Task statement
Span requested from the data below: the line with "orange arrow: (64, 98) -> (47, 105), moved" through the line with "cyan star: (350, 371)", both included. Give only these lines again, exactly, and leave every picture out.

Source material
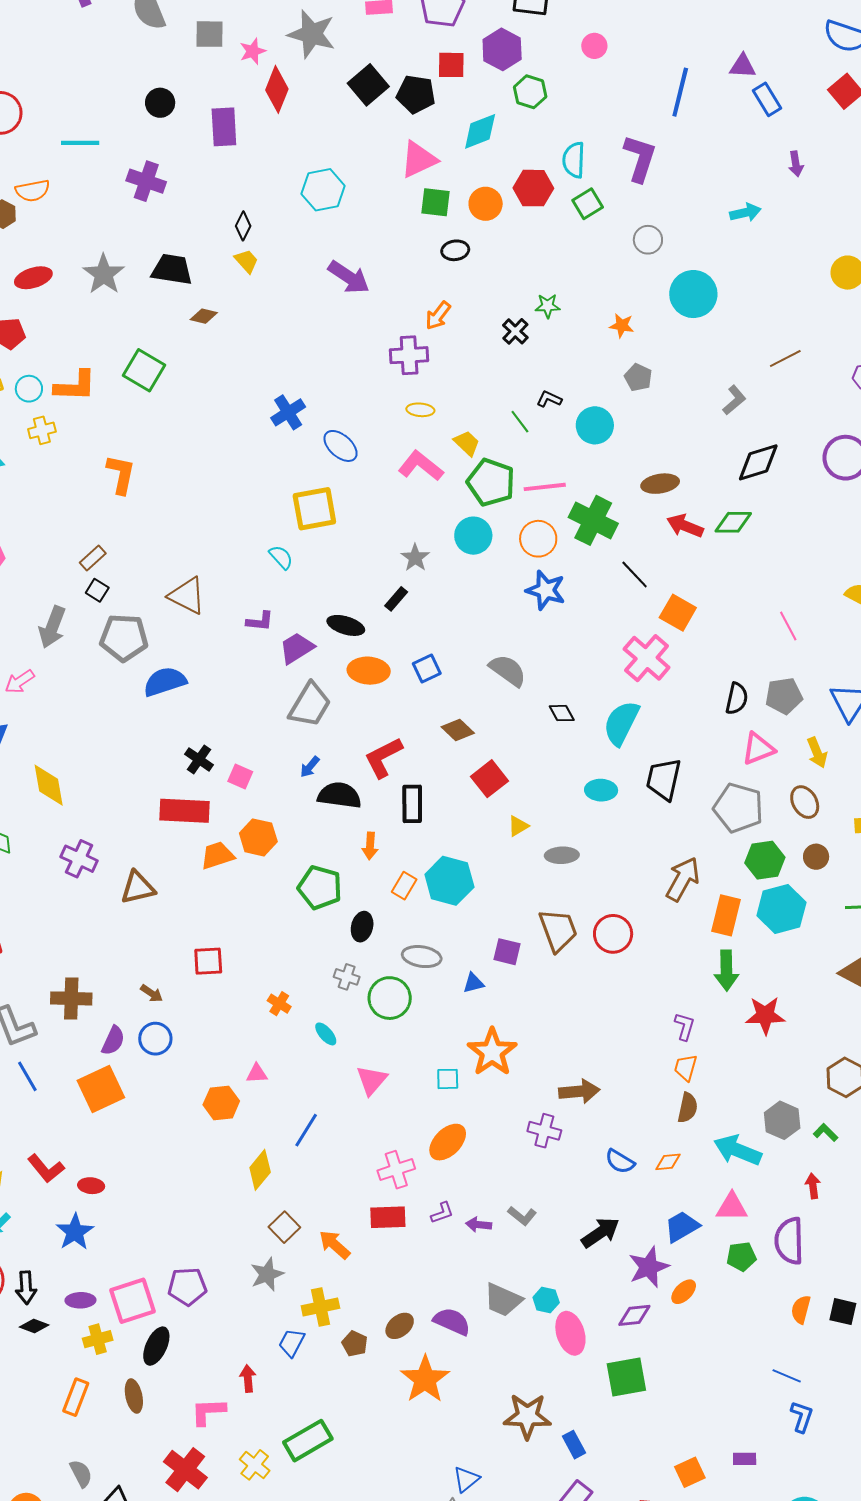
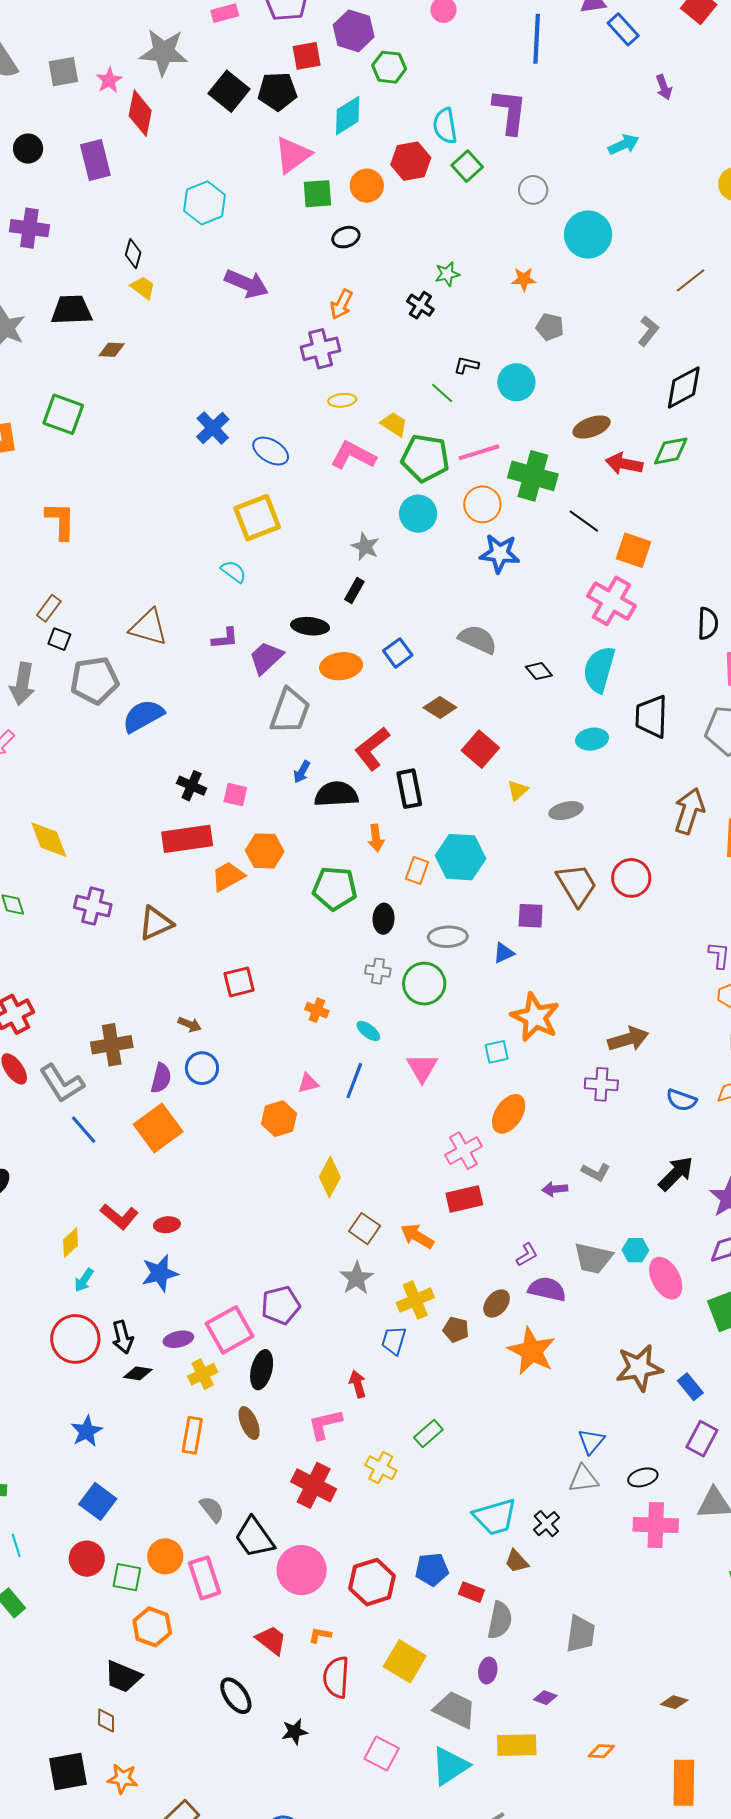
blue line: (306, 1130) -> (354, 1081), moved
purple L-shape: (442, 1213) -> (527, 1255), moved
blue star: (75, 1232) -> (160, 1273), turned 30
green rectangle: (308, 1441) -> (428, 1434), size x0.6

--

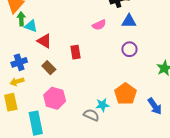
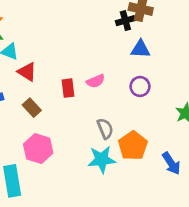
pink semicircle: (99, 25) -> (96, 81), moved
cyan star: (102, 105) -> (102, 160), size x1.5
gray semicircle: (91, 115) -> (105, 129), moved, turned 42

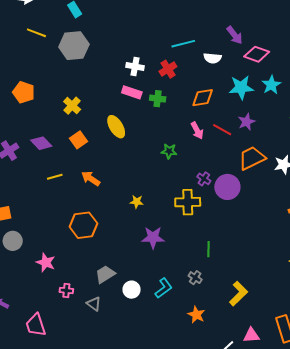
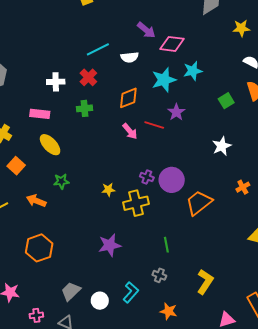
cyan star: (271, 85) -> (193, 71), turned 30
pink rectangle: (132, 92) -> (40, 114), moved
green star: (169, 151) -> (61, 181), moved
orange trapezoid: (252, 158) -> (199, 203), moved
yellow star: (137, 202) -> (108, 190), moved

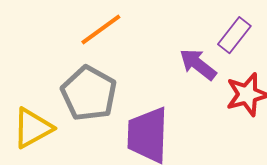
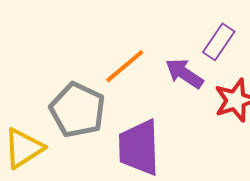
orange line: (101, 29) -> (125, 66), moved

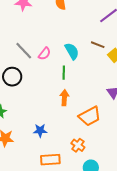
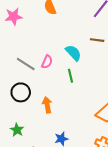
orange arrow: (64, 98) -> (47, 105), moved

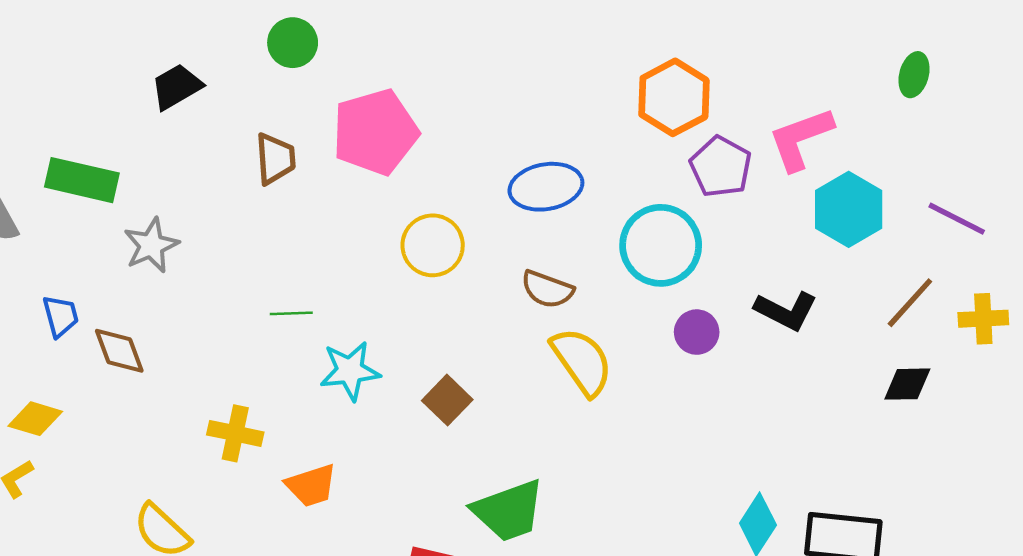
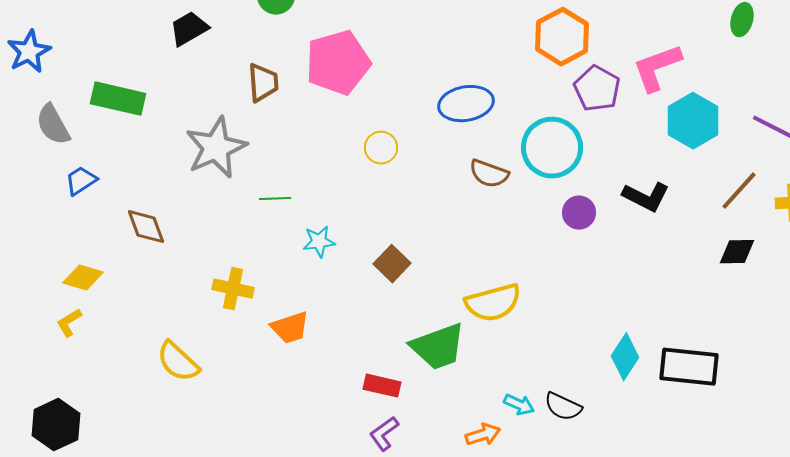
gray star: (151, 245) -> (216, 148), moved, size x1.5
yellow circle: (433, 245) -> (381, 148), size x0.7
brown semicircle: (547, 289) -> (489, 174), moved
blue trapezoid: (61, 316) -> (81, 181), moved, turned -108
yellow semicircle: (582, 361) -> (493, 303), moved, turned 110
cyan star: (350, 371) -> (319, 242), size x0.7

Exercise answer
orange arrow: (64, 98) -> (47, 105), moved

gray star: (151, 245) -> (216, 148), moved, size x1.5
yellow circle: (433, 245) -> (381, 148), size x0.7
brown semicircle: (547, 289) -> (489, 174), moved
blue trapezoid: (61, 316) -> (81, 181), moved, turned -108
yellow semicircle: (582, 361) -> (493, 303), moved, turned 110
cyan star: (350, 371) -> (319, 242), size x0.7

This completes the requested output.